Work to be completed: A single number is required: how many lines in the data below contain "slope".

Task inputs:
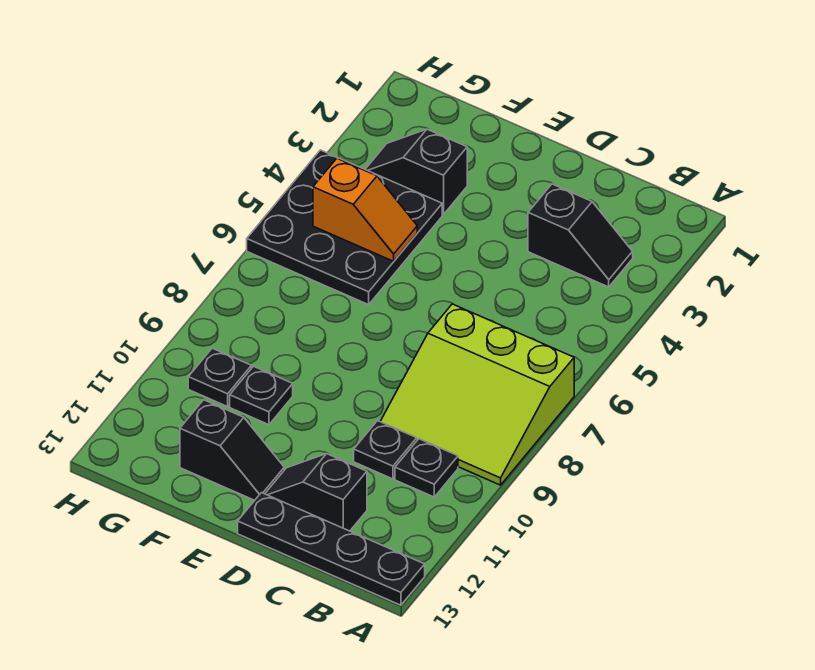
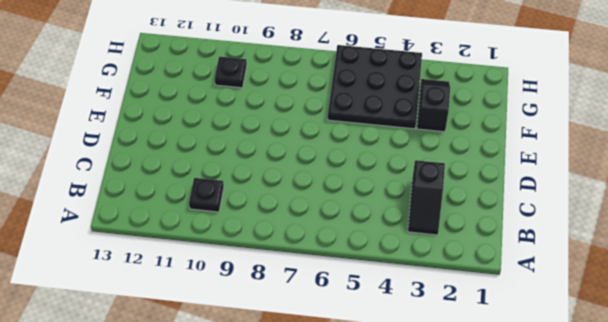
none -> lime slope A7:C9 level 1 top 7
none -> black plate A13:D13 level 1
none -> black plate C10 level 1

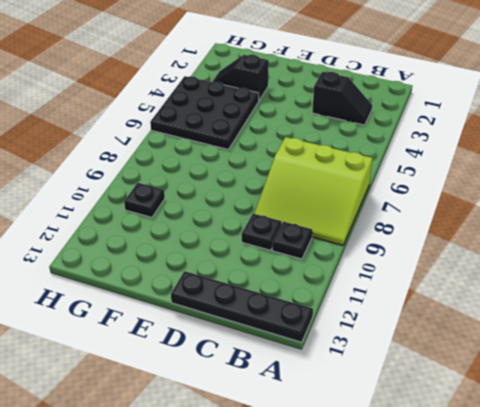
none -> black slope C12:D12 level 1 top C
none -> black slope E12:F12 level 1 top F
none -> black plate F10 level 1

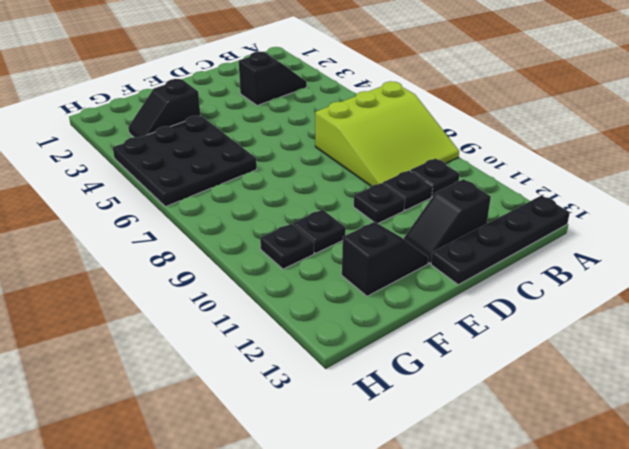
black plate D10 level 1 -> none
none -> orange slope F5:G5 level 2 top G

Exercise solution: 4